** Instructions to follow **
Find the line containing "128, 46, 44]" in the records below. Copy exactly that line and each one after it, ending at the line containing "150, 59, 48]", and nothing more.

** Input data **
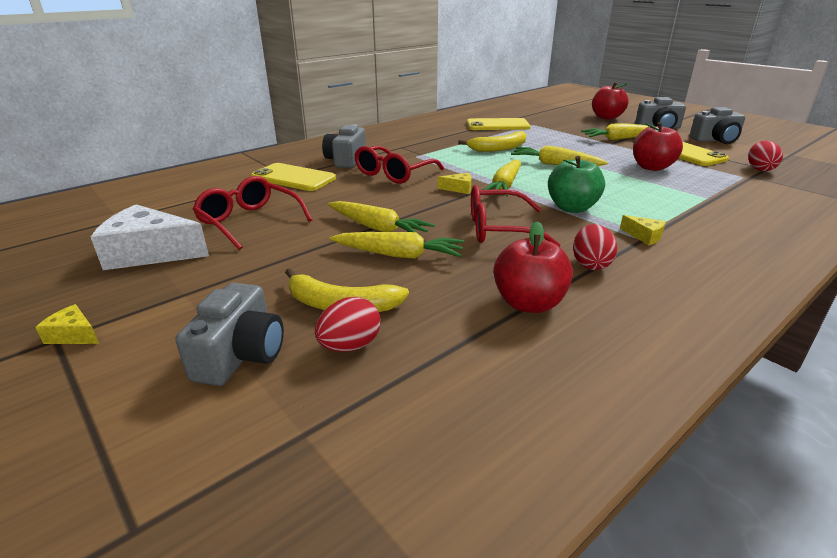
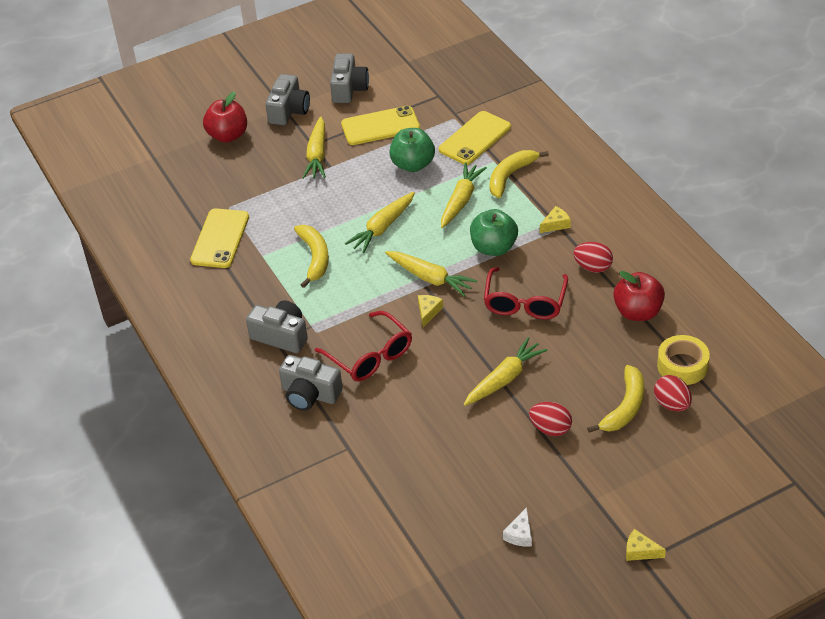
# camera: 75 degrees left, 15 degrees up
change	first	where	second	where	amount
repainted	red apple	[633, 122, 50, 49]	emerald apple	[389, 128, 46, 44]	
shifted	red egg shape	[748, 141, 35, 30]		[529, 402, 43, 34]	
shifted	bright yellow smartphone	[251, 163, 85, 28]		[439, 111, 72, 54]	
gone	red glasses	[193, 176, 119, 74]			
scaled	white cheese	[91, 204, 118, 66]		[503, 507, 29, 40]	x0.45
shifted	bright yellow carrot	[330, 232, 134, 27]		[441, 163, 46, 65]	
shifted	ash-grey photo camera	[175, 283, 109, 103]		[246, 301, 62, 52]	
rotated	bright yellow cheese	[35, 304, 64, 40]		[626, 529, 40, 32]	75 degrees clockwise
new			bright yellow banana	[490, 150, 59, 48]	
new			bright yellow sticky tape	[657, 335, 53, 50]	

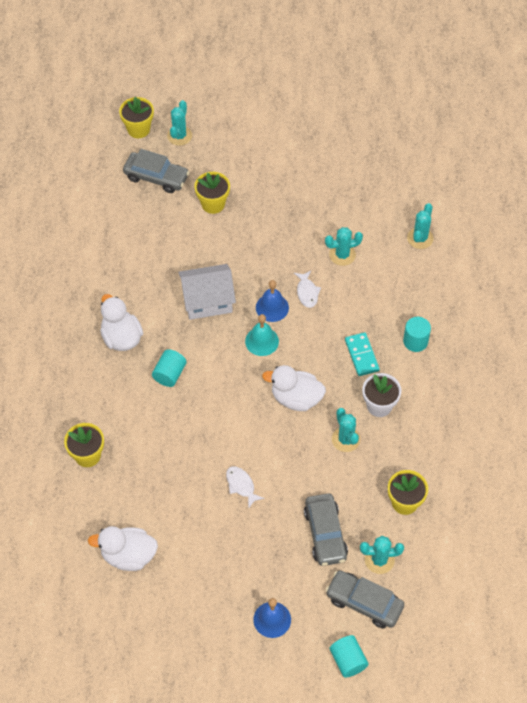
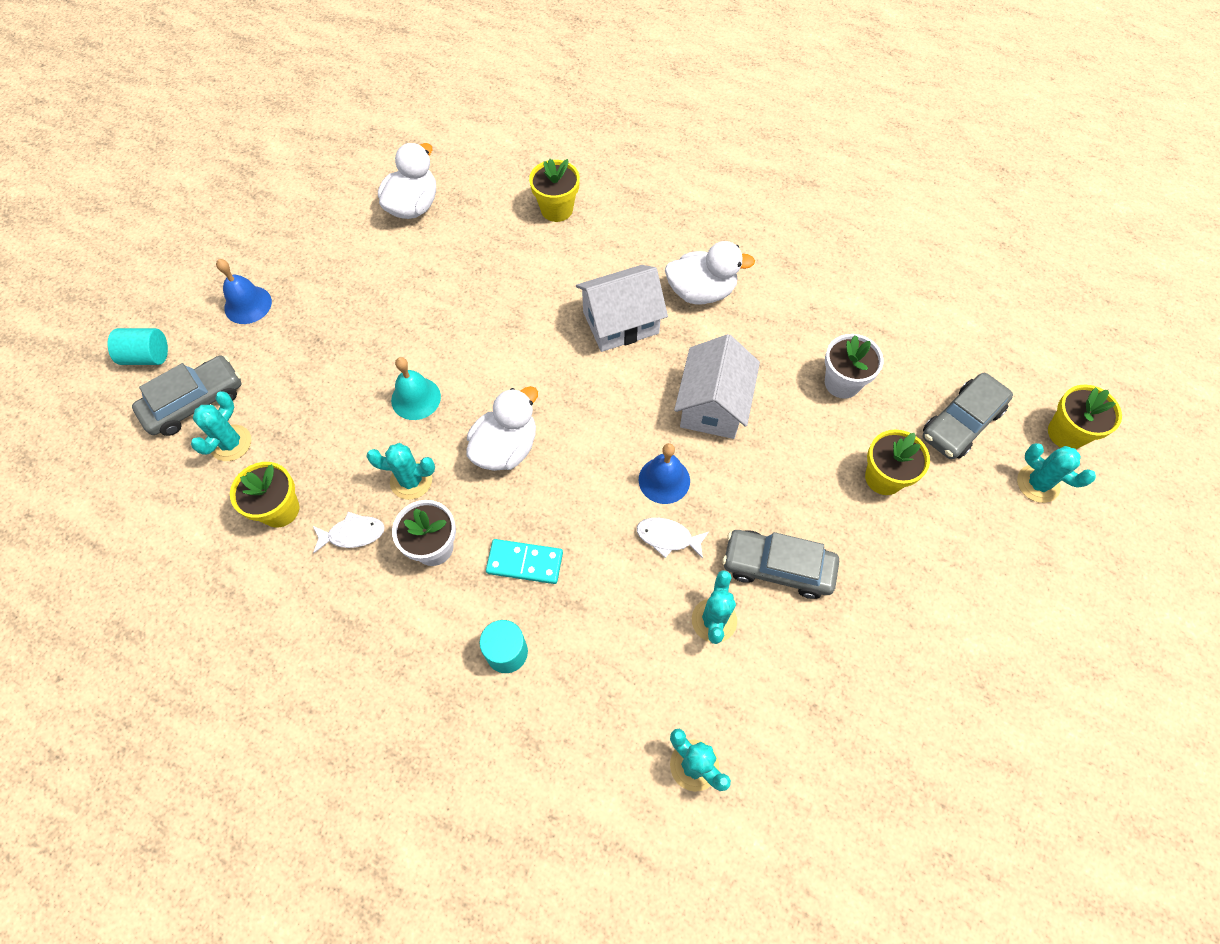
# camera: 115 degrees right, 5 degrees up
change	first	where	second	where	amount
shifted	aqua school bell	[245, 314, 34, 42]		[391, 357, 50, 63]	
swapped	aqua solid cylinder	[152, 349, 35, 38]	white house	[576, 265, 92, 87]	
shifted	white fish	[226, 466, 39, 43]		[313, 512, 72, 41]	
shifted	ash-grey toy car	[304, 493, 44, 73]		[722, 530, 117, 69]	
new			white potted plant	[825, 334, 58, 65]	

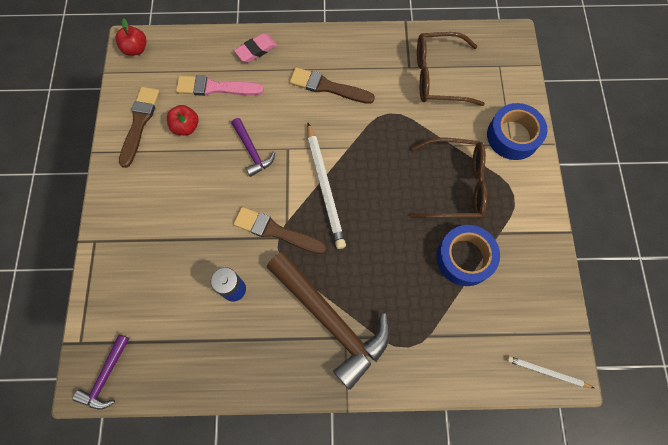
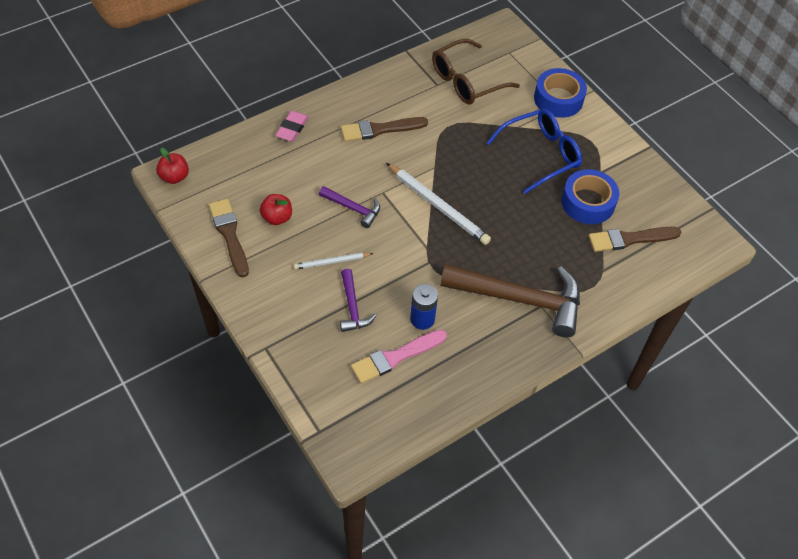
# camera: 35 degrees left, 15 degrees down
change	first	where	second	where	amount
shifted	rose-pink brush	[176, 75, 88, 21]		[351, 330, 96, 54]	
repainted	russet glasses	[410, 138, 77, 81]	cobalt glasses	[487, 109, 95, 85]	
shifted	russet brush	[233, 207, 93, 47]		[589, 227, 92, 25]	
shifted	violet hammer	[72, 334, 57, 76]		[340, 269, 36, 63]	
shifted	white pencil	[507, 356, 87, 32]		[294, 253, 80, 17]	

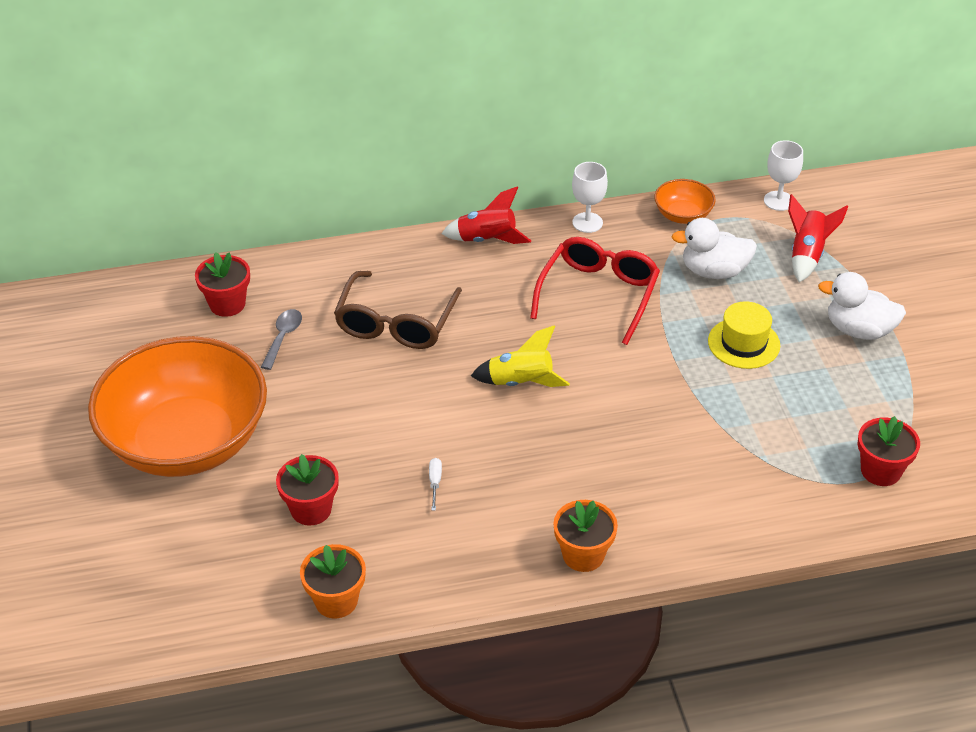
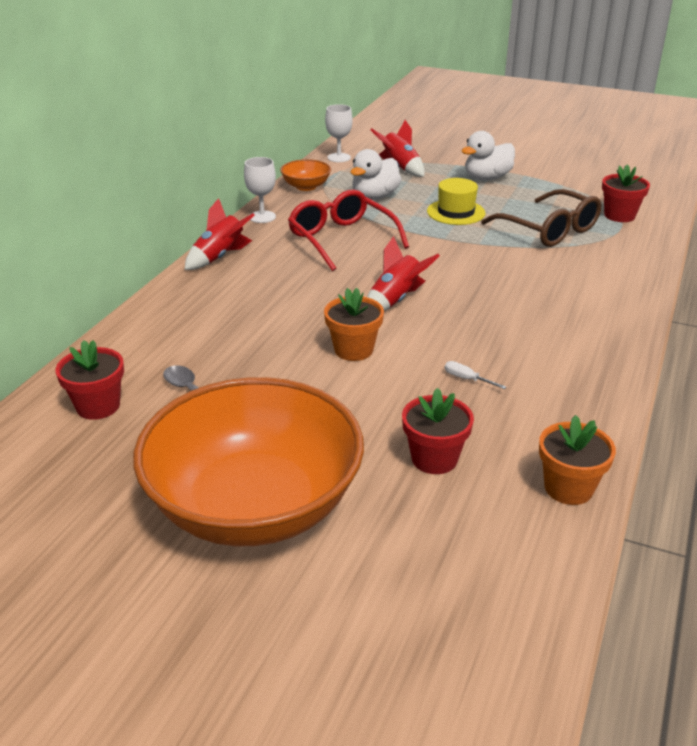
# camera: 55 degrees left, 10 degrees down
change	first	where	second	where	amount
shifted	russet glasses	[334, 271, 128, 78]		[481, 189, 121, 58]	
repainted	bright yellow rocket	[471, 325, 99, 62]	red rocket	[367, 236, 73, 75]	
shifted	orange-coloured potted plant	[553, 500, 65, 72]		[324, 288, 60, 73]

** Output **
repainted	red apple	[633, 122, 50, 49]	emerald apple	[389, 128, 46, 44]	
shifted	red egg shape	[748, 141, 35, 30]		[529, 402, 43, 34]	
shifted	bright yellow smartphone	[251, 163, 85, 28]		[439, 111, 72, 54]	
gone	red glasses	[193, 176, 119, 74]			
scaled	white cheese	[91, 204, 118, 66]		[503, 507, 29, 40]	x0.45
shifted	bright yellow carrot	[330, 232, 134, 27]		[441, 163, 46, 65]	
shifted	ash-grey photo camera	[175, 283, 109, 103]		[246, 301, 62, 52]	
rotated	bright yellow cheese	[35, 304, 64, 40]		[626, 529, 40, 32]	75 degrees clockwise
new			bright yellow banana	[490, 150, 59, 48]	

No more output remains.